(RECORD EXTRACTS Opens)

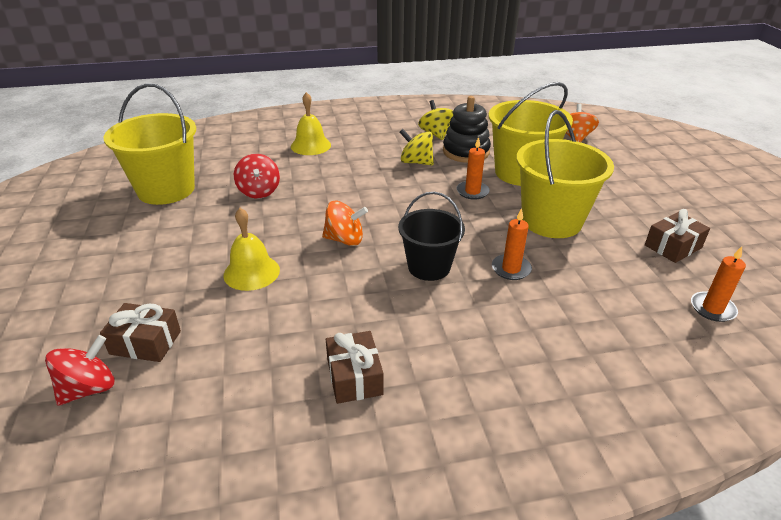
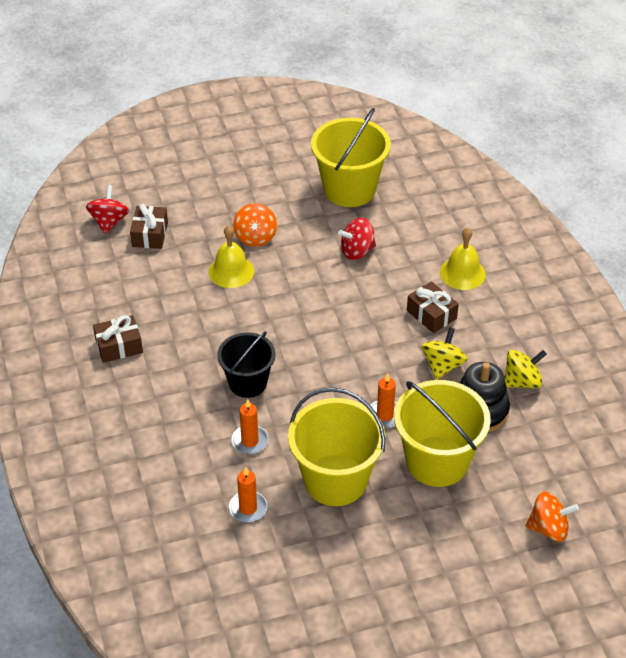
camera: 85 degrees right, 10 degrees up
red spinning top [45,335,115,406] -> red spinning top turned 120 degrees counterclockwise [86,185,129,234]
orange spinning top [322,201,368,246] -> orange spinning top moved to [233,203,277,247]
brown gift [645,209,710,263] -> brown gift moved to [407,281,459,333]
orange candle [691,246,746,322] -> orange candle moved to [229,467,267,522]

(RECORD EXTRACTS Closes)

__WHAT THE EXERCISE ASKS__: Please set down the whole listing above exactly and skip every picture.

__REPLY__:
camera: 85 degrees right, 10 degrees up
red spinning top [45,335,115,406] -> red spinning top turned 120 degrees counterclockwise [86,185,129,234]
orange spinning top [322,201,368,246] -> orange spinning top moved to [233,203,277,247]
brown gift [645,209,710,263] -> brown gift moved to [407,281,459,333]
orange candle [691,246,746,322] -> orange candle moved to [229,467,267,522]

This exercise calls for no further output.